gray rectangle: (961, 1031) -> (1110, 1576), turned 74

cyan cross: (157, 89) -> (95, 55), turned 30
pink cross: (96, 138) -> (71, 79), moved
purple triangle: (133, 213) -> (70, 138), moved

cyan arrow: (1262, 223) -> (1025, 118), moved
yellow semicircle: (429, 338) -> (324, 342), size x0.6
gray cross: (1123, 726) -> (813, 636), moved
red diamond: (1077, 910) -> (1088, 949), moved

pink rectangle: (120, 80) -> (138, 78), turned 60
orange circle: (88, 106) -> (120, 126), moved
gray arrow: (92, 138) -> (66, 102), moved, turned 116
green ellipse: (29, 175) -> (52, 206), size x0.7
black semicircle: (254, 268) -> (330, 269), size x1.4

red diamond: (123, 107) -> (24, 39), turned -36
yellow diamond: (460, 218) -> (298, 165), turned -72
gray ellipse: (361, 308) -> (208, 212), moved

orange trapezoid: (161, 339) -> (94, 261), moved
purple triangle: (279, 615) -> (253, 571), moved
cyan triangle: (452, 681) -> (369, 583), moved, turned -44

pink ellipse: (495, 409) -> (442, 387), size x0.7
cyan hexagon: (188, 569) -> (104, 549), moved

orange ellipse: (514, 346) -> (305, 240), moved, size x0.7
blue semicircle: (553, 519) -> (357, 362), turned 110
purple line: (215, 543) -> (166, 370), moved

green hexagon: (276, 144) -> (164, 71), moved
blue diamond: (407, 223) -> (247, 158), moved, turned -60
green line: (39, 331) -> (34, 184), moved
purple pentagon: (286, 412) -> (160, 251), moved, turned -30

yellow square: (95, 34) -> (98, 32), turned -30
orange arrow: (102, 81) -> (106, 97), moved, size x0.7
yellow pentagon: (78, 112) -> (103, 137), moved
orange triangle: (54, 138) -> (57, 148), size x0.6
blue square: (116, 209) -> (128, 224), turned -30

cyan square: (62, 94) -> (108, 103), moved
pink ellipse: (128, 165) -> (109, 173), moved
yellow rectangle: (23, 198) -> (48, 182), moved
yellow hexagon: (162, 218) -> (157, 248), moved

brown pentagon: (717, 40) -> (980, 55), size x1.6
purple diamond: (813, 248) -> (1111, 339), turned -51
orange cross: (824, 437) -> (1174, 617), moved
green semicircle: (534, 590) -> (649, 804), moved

....................

- Your assignment
The answer must reproduce every record exactly.

- Exercise answer
gray rectangle: (961, 1031) -> (1110, 1576), turned 74

cyan cross: (157, 89) -> (95, 55), turned 30
pink cross: (96, 138) -> (71, 79), moved
purple triangle: (133, 213) -> (70, 138), moved

cyan arrow: (1262, 223) -> (1025, 118), moved
yellow semicircle: (429, 338) -> (324, 342), size x0.6
gray cross: (1123, 726) -> (813, 636), moved
red diamond: (1077, 910) -> (1088, 949), moved

pink rectangle: (120, 80) -> (138, 78), turned 60
orange circle: (88, 106) -> (120, 126), moved
gray arrow: (92, 138) -> (66, 102), moved, turned 116
green ellipse: (29, 175) -> (52, 206), size x0.7
black semicircle: (254, 268) -> (330, 269), size x1.4

red diamond: (123, 107) -> (24, 39), turned -36
yellow diamond: (460, 218) -> (298, 165), turned -72
gray ellipse: (361, 308) -> (208, 212), moved

orange trapezoid: (161, 339) -> (94, 261), moved
purple triangle: (279, 615) -> (253, 571), moved
cyan triangle: (452, 681) -> (369, 583), moved, turned -44

pink ellipse: (495, 409) -> (442, 387), size x0.7
cyan hexagon: (188, 569) -> (104, 549), moved

orange ellipse: (514, 346) -> (305, 240), moved, size x0.7
blue semicircle: (553, 519) -> (357, 362), turned 110
purple line: (215, 543) -> (166, 370), moved

green hexagon: (276, 144) -> (164, 71), moved
blue diamond: (407, 223) -> (247, 158), moved, turned -60
green line: (39, 331) -> (34, 184), moved
purple pentagon: (286, 412) -> (160, 251), moved, turned -30

yellow square: (95, 34) -> (98, 32), turned -30
orange arrow: (102, 81) -> (106, 97), moved, size x0.7
yellow pentagon: (78, 112) -> (103, 137), moved
orange triangle: (54, 138) -> (57, 148), size x0.6
blue square: (116, 209) -> (128, 224), turned -30

cyan square: (62, 94) -> (108, 103), moved
pink ellipse: (128, 165) -> (109, 173), moved
yellow rectangle: (23, 198) -> (48, 182), moved
yellow hexagon: (162, 218) -> (157, 248), moved

brown pentagon: (717, 40) -> (980, 55), size x1.6
purple diamond: (813, 248) -> (1111, 339), turned -51
orange cross: (824, 437) -> (1174, 617), moved
green semicircle: (534, 590) -> (649, 804), moved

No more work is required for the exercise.